Given information
###

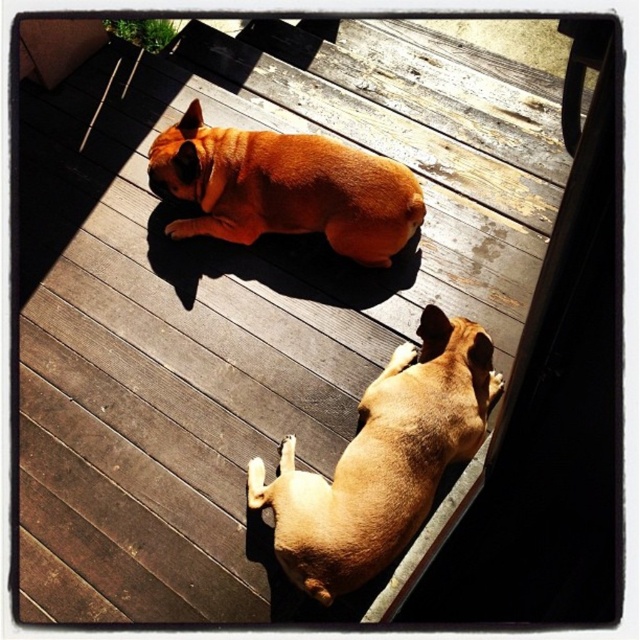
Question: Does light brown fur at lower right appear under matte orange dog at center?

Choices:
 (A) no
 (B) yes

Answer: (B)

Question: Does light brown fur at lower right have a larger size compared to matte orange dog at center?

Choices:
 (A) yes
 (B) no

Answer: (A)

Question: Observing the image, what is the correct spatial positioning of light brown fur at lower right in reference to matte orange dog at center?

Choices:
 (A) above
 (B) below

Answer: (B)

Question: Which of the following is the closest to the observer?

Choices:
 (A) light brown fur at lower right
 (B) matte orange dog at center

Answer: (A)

###

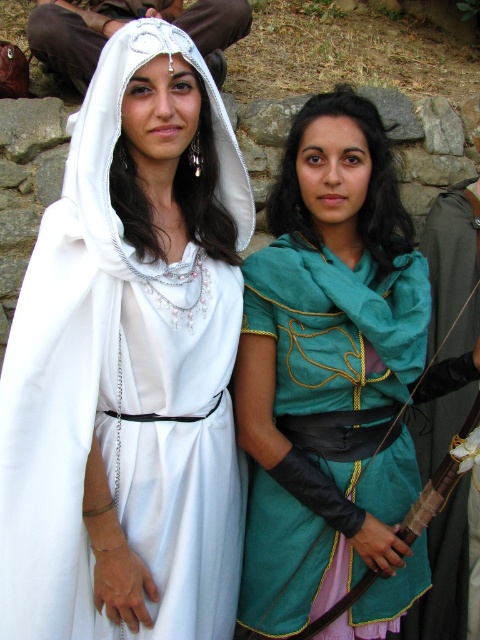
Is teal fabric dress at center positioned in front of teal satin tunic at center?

###

Written problem
Copy out the lines of the items verbatim, starting at the line containing "Question: Does light brown fur at lower right have" and ending at the line containing "(B) matte orange dog at center", with both of those lines included.

Correct response
Question: Does light brown fur at lower right have a larger size compared to matte orange dog at center?

Choices:
 (A) yes
 (B) no

Answer: (A)

Question: Observing the image, what is the correct spatial positioning of light brown fur at lower right in reference to matte orange dog at center?

Choices:
 (A) above
 (B) below

Answer: (B)

Question: Which of the following is the closest to the observer?

Choices:
 (A) light brown fur at lower right
 (B) matte orange dog at center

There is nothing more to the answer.